Data
Start of Block

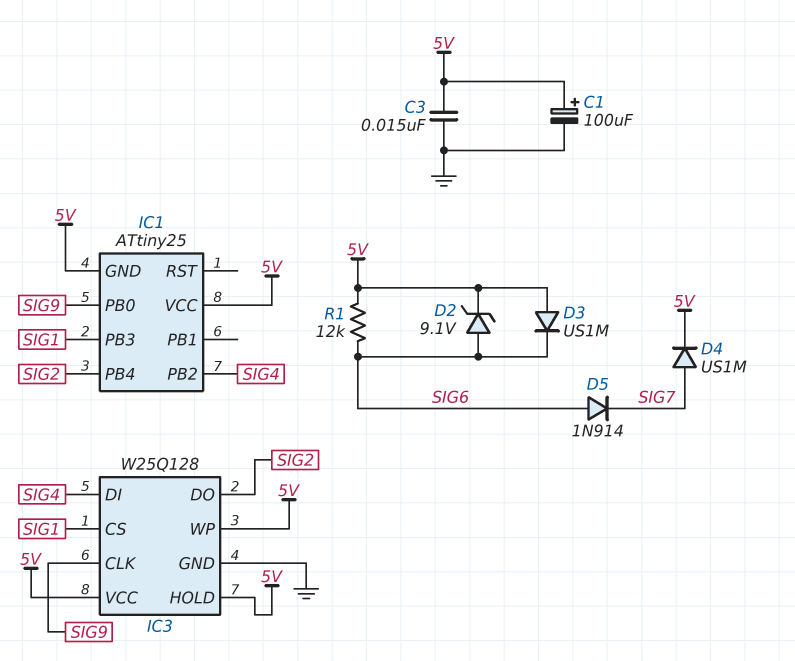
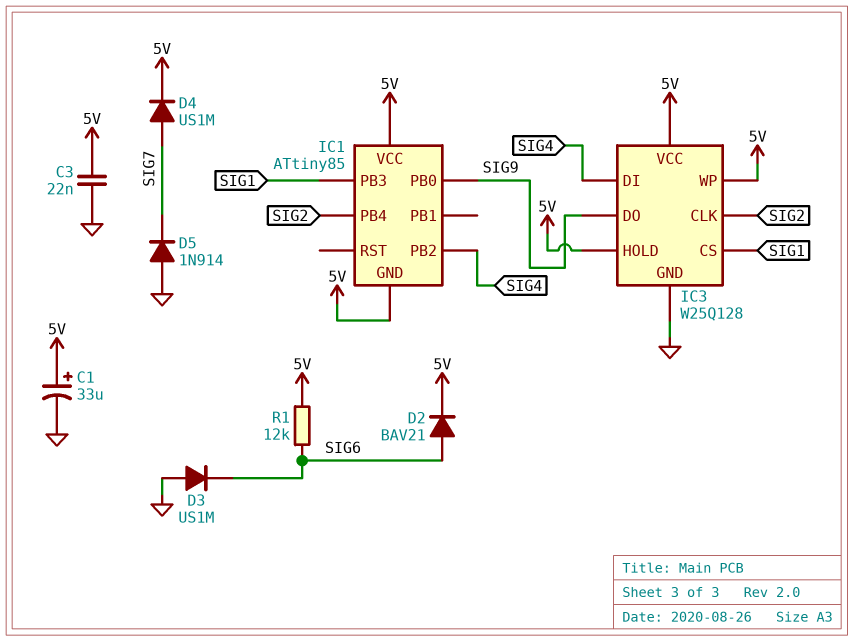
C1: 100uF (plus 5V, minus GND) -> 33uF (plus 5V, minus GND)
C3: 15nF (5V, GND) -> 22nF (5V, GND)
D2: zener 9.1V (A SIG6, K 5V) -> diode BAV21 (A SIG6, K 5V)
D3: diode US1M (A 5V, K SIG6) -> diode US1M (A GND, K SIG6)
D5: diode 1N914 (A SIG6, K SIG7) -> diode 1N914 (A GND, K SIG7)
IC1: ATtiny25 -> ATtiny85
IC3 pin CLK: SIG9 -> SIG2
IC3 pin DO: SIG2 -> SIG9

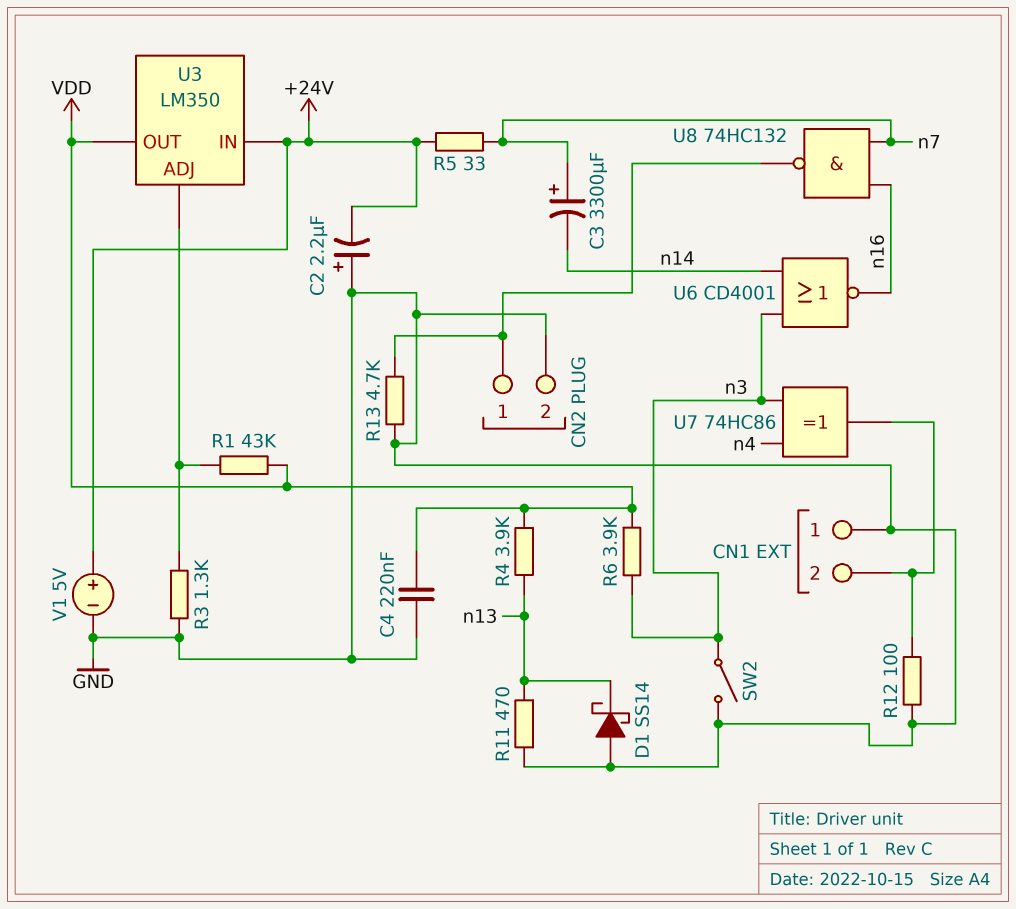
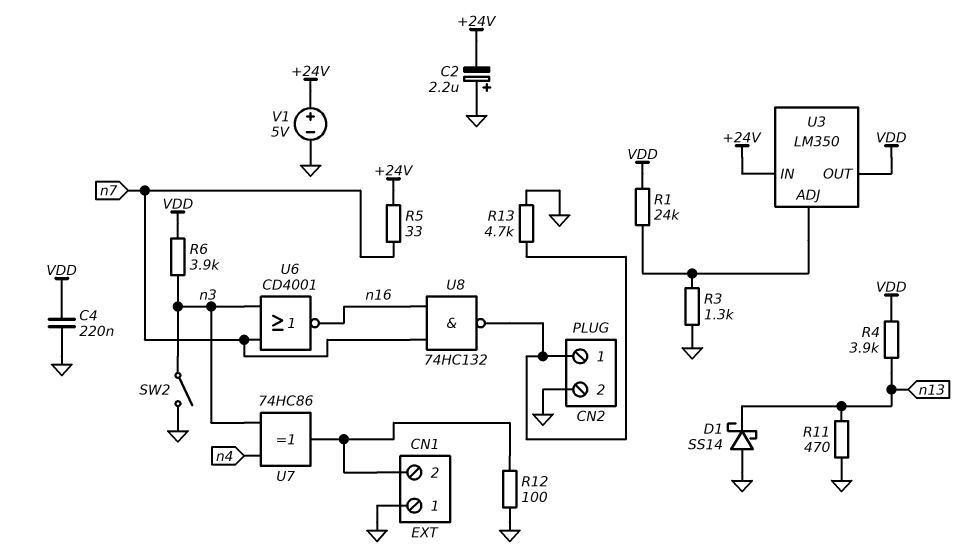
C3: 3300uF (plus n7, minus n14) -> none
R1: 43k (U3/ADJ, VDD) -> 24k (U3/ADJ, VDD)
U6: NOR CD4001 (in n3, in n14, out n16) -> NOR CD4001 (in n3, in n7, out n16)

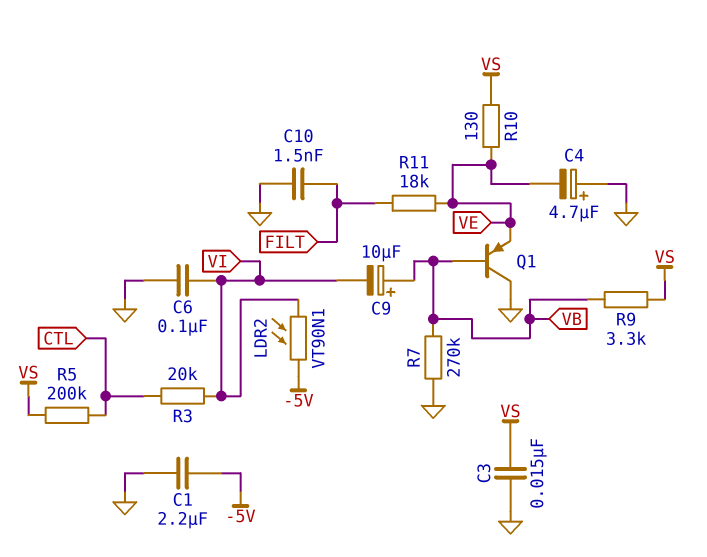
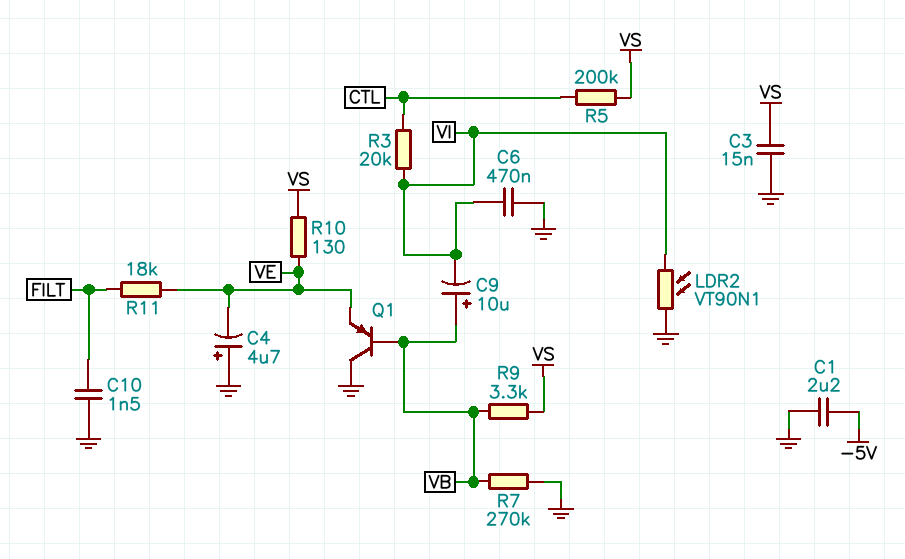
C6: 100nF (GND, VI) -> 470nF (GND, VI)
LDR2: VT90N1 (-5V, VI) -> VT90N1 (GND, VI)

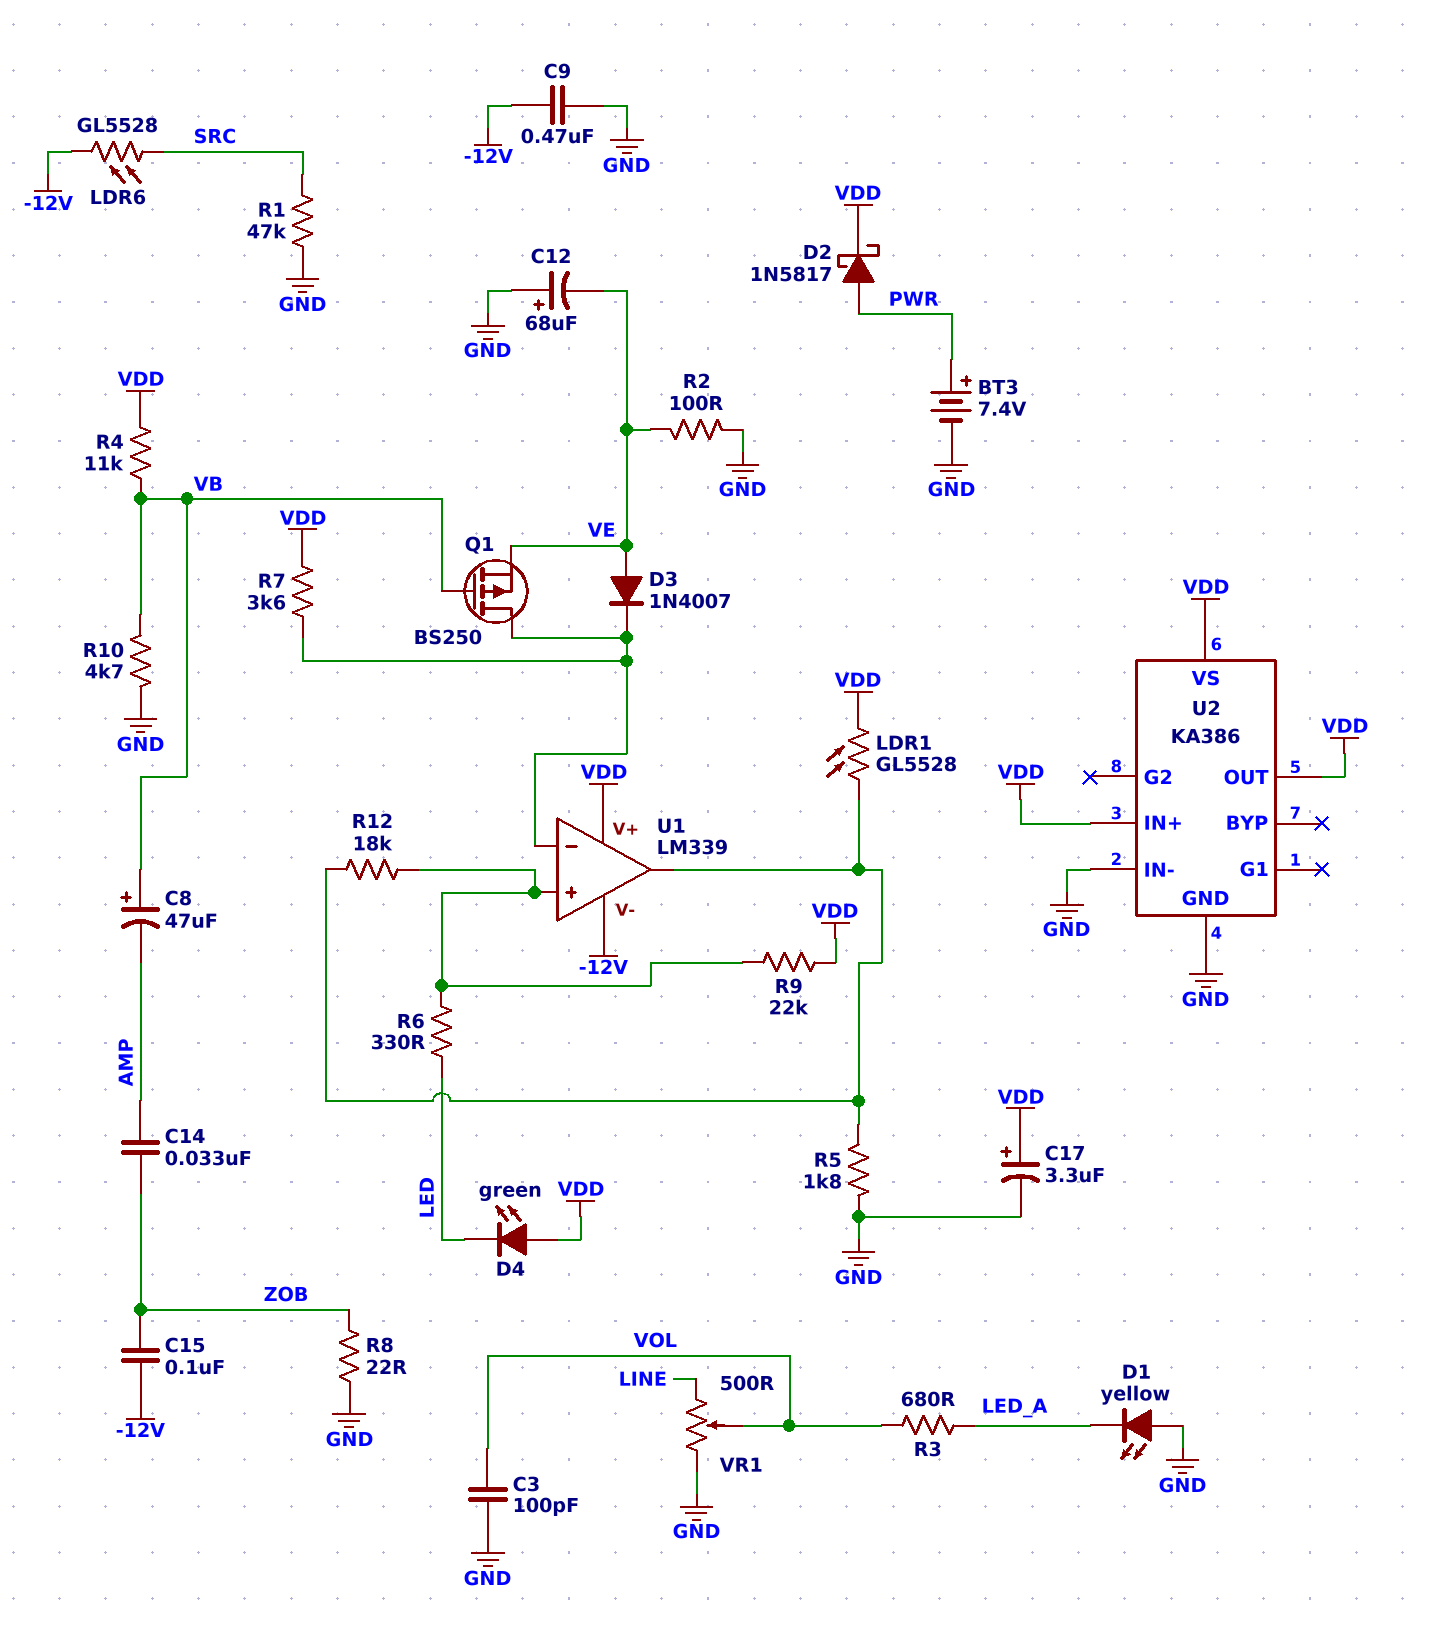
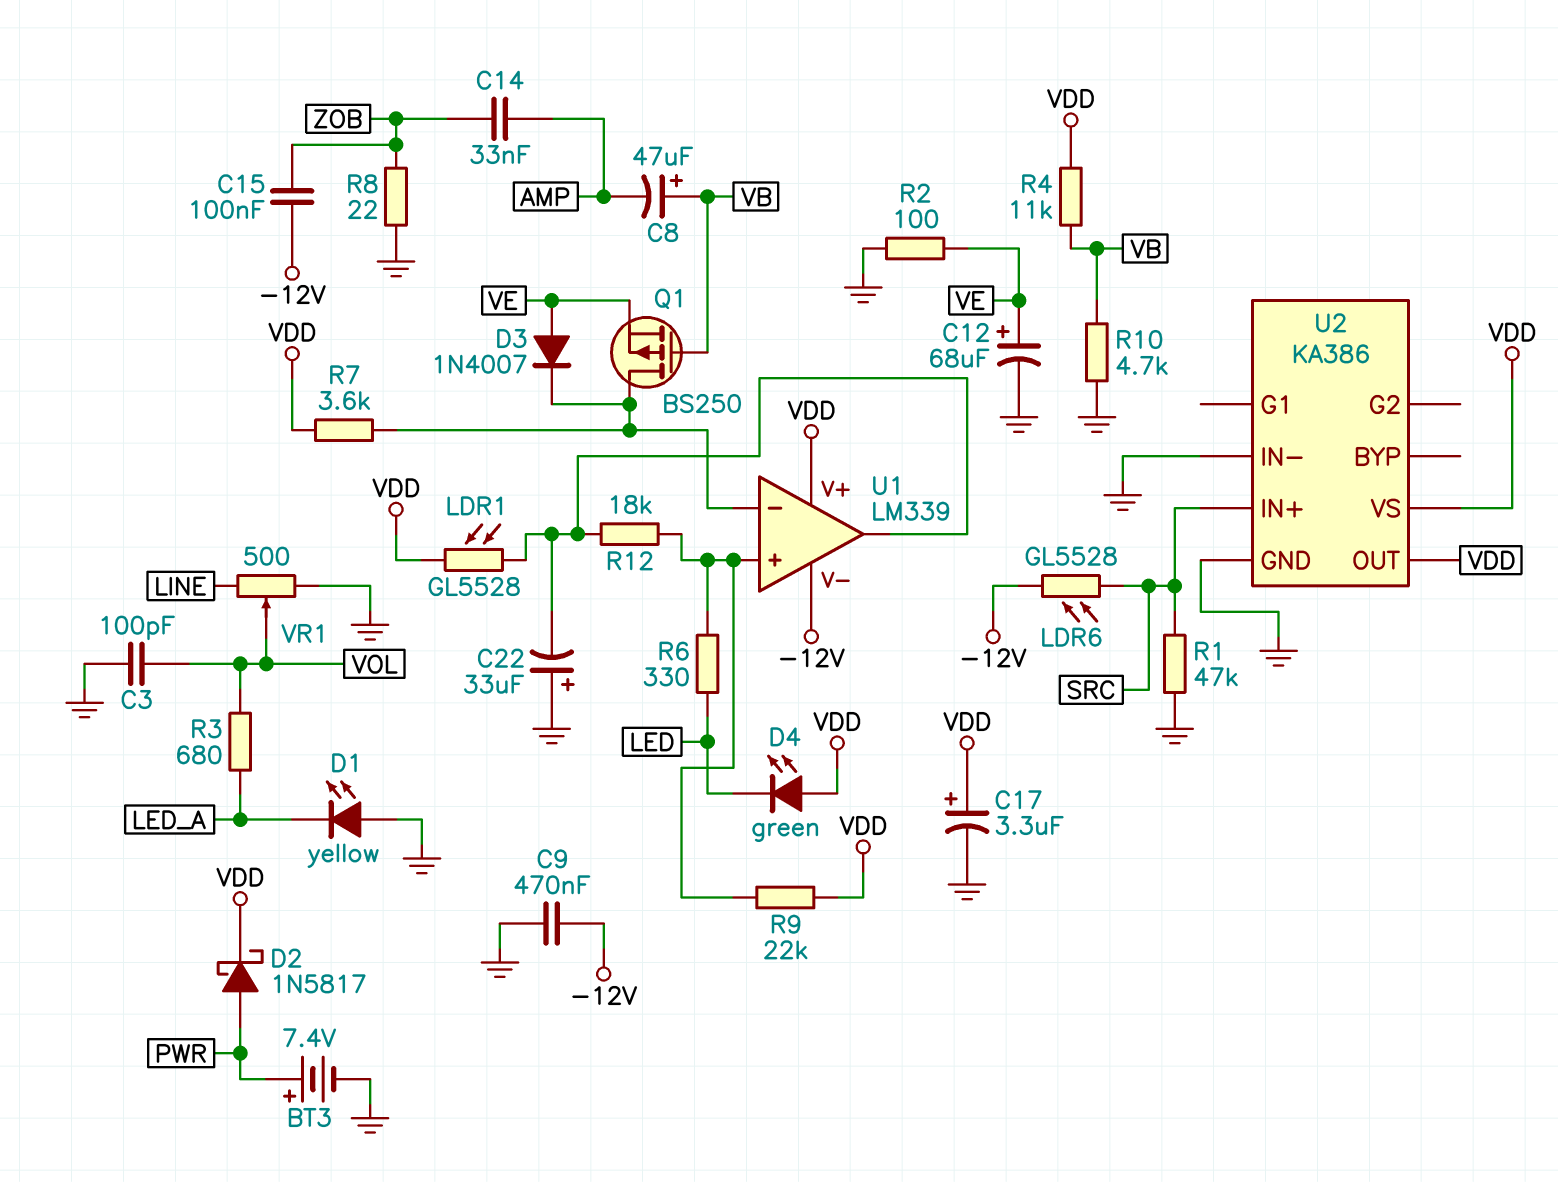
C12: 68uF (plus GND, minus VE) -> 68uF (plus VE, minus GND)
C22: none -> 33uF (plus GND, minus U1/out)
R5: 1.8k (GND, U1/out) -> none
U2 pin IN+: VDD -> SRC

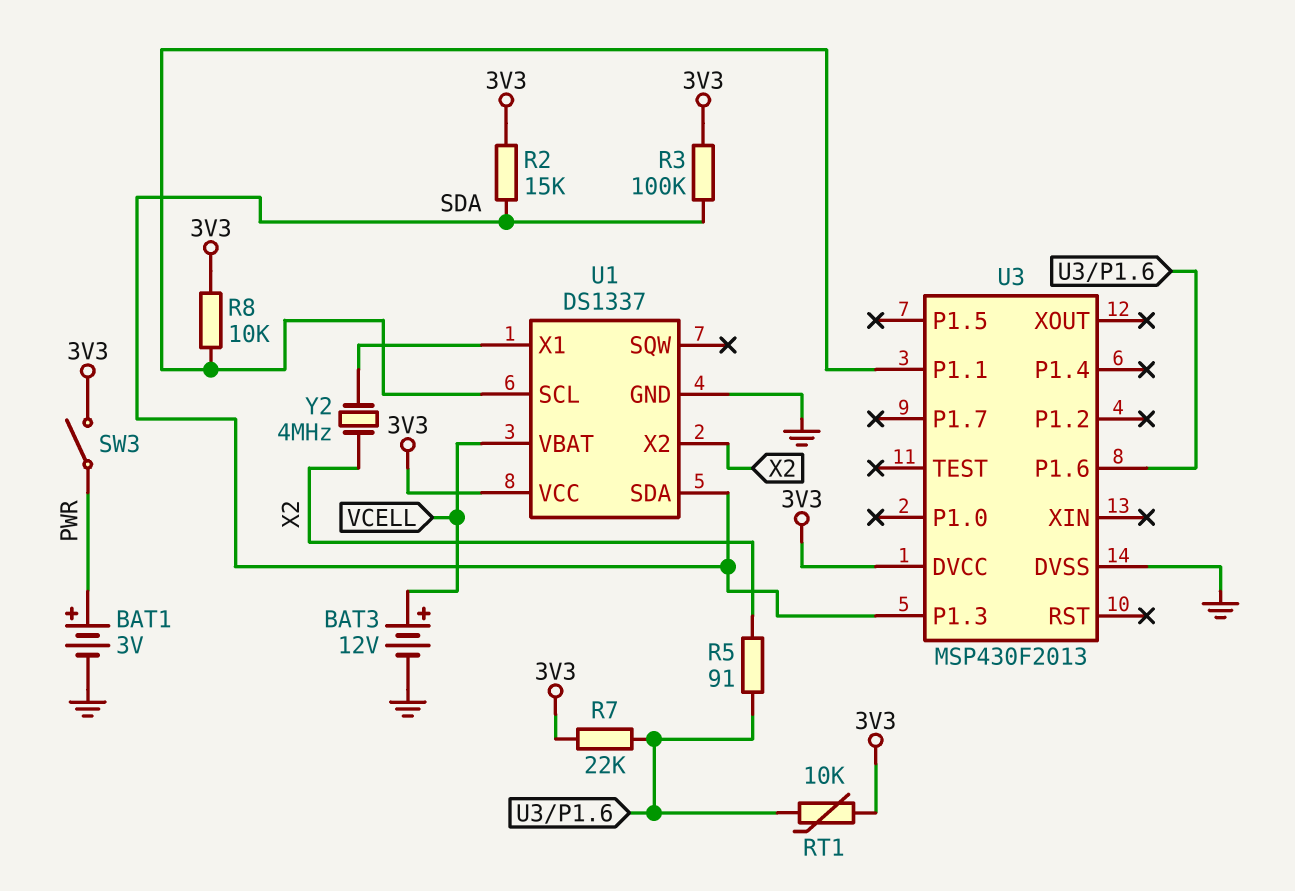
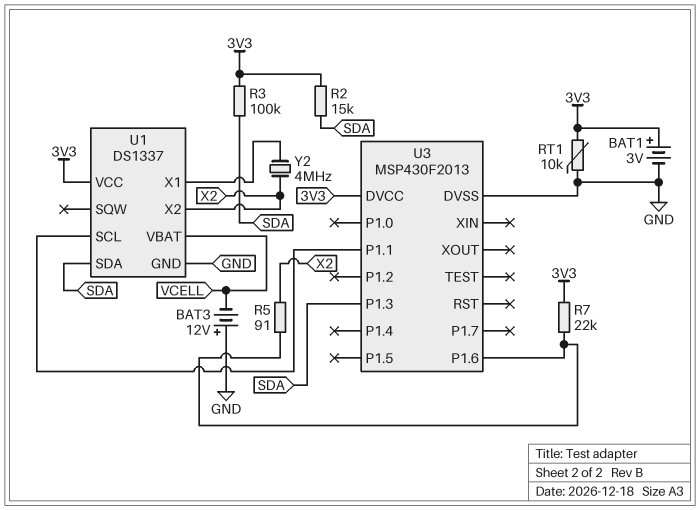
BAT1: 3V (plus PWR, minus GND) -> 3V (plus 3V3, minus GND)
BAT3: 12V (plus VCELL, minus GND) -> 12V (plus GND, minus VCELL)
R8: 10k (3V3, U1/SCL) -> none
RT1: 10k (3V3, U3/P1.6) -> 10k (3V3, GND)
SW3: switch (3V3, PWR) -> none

End of Block

Problem
Reproduce the data above in full, exactly, with the images removed.

Reply
C1: 100uF (plus 5V, minus GND) -> 33uF (plus 5V, minus GND)
C3: 15nF (5V, GND) -> 22nF (5V, GND)
D2: zener 9.1V (A SIG6, K 5V) -> diode BAV21 (A SIG6, K 5V)
D3: diode US1M (A 5V, K SIG6) -> diode US1M (A GND, K SIG6)
D5: diode 1N914 (A SIG6, K SIG7) -> diode 1N914 (A GND, K SIG7)
IC1: ATtiny25 -> ATtiny85
IC3 pin CLK: SIG9 -> SIG2
IC3 pin DO: SIG2 -> SIG9

C3: 3300uF (plus n7, minus n14) -> none
R1: 43k (U3/ADJ, VDD) -> 24k (U3/ADJ, VDD)
U6: NOR CD4001 (in n3, in n14, out n16) -> NOR CD4001 (in n3, in n7, out n16)

C6: 100nF (GND, VI) -> 470nF (GND, VI)
LDR2: VT90N1 (-5V, VI) -> VT90N1 (GND, VI)

C12: 68uF (plus GND, minus VE) -> 68uF (plus VE, minus GND)
C22: none -> 33uF (plus GND, minus U1/out)
R5: 1.8k (GND, U1/out) -> none
U2 pin IN+: VDD -> SRC

BAT1: 3V (plus PWR, minus GND) -> 3V (plus 3V3, minus GND)
BAT3: 12V (plus VCELL, minus GND) -> 12V (plus GND, minus VCELL)
R8: 10k (3V3, U1/SCL) -> none
RT1: 10k (3V3, U3/P1.6) -> 10k (3V3, GND)
SW3: switch (3V3, PWR) -> none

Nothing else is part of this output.